§ WHAT IS BEING ASKED: Repeat each line of the data below word for word, leaving out the pictures.
# DATA PROVIDED start
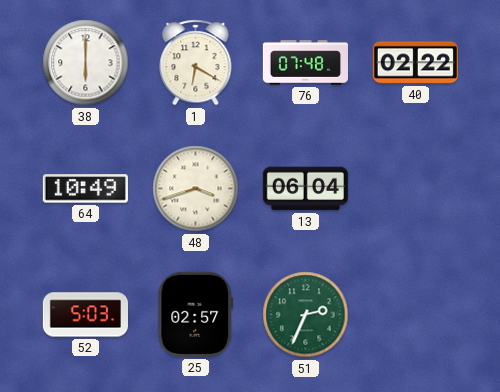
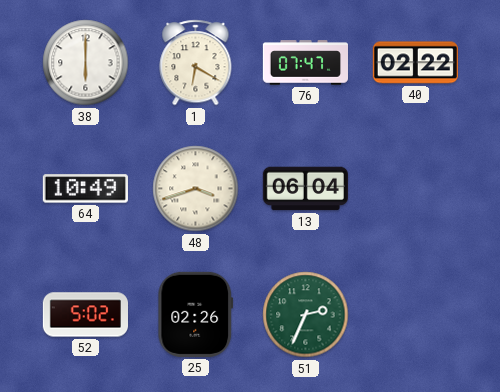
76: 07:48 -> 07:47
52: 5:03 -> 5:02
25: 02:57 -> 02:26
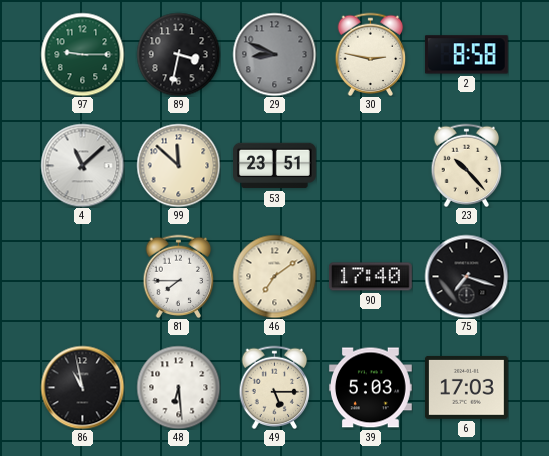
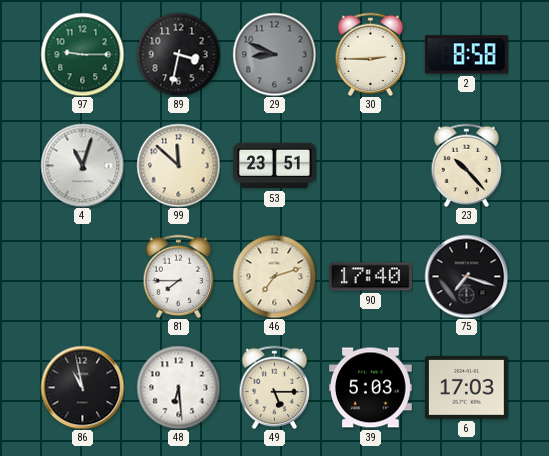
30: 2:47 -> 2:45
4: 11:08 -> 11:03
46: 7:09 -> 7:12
# DATA PROVIDED end
§ EXERCISE RESPONSE:
76: 07:48 -> 07:47
52: 5:03 -> 5:02
25: 02:57 -> 02:26
30: 2:47 -> 2:45
4: 11:08 -> 11:03
46: 7:09 -> 7:12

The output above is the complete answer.